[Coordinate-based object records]
=== Begin Enclosure ===
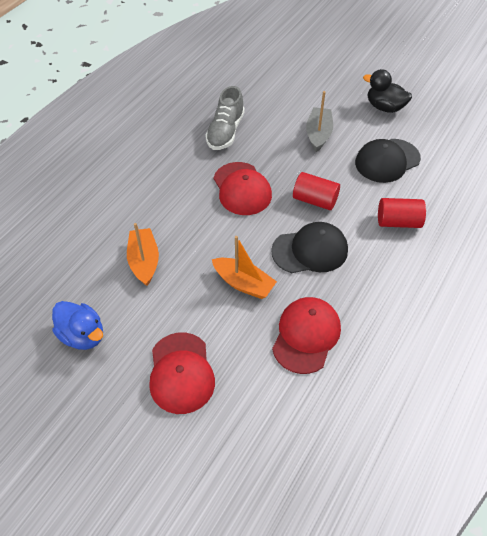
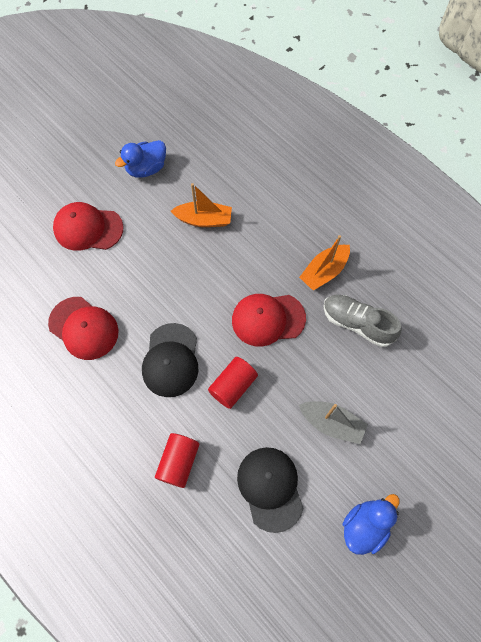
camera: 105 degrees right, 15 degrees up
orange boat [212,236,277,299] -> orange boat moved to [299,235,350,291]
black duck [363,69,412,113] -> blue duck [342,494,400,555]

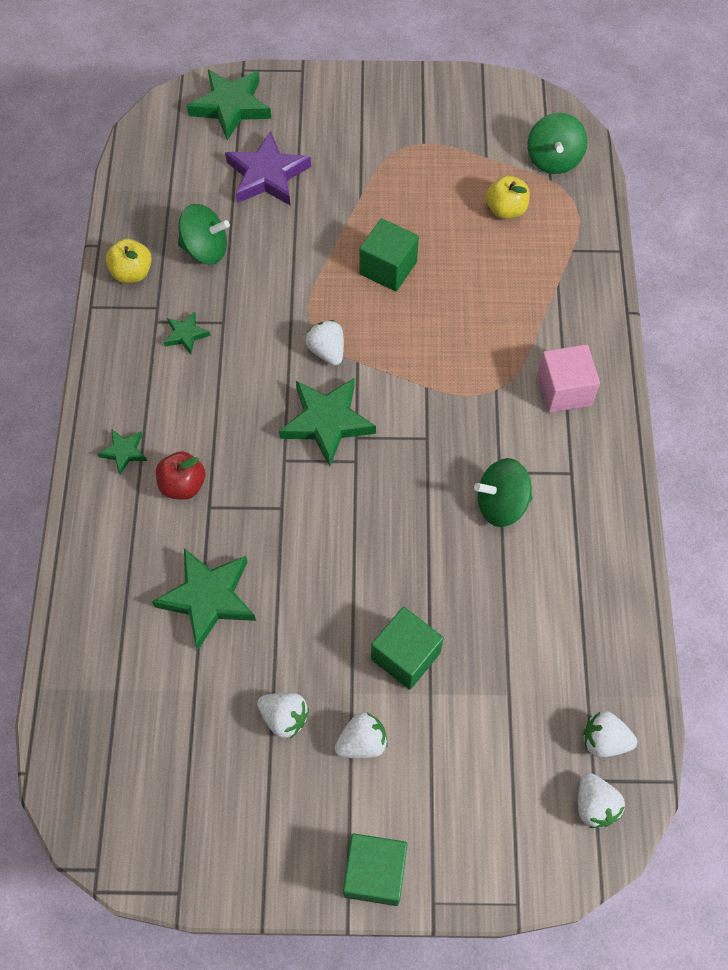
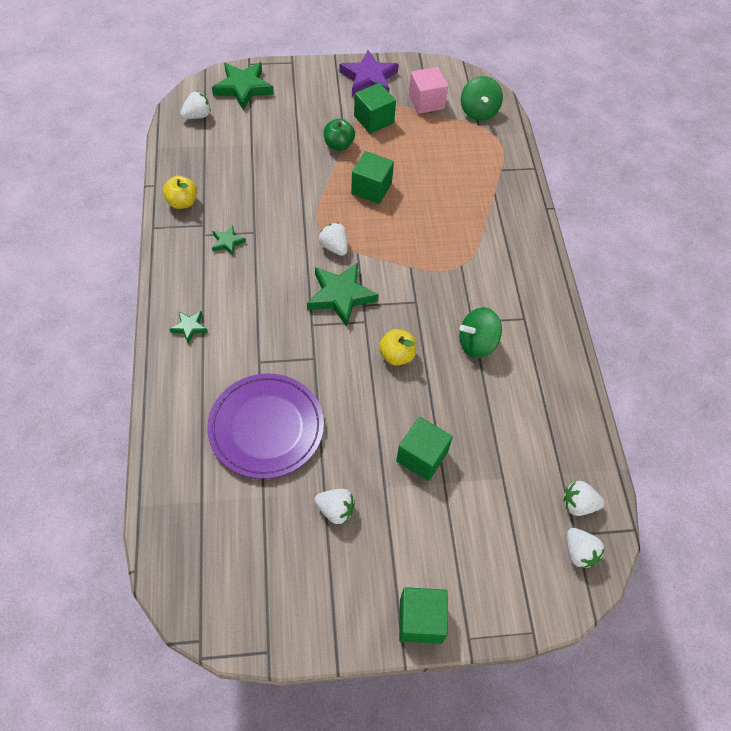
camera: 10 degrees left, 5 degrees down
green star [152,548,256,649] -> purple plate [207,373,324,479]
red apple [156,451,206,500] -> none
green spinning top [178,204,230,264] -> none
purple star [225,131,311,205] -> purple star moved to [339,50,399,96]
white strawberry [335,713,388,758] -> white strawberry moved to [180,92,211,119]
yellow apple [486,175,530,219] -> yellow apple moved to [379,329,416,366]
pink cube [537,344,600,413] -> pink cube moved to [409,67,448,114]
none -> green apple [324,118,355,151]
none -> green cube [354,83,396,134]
=== End Enclosure ===
Where the line containing "pink cube [537,344,600,413]" appears in the records above, begin copying and continue through the last line; copy each line exactly and include no others.

pink cube [537,344,600,413] -> pink cube moved to [409,67,448,114]
none -> green apple [324,118,355,151]
none -> green cube [354,83,396,134]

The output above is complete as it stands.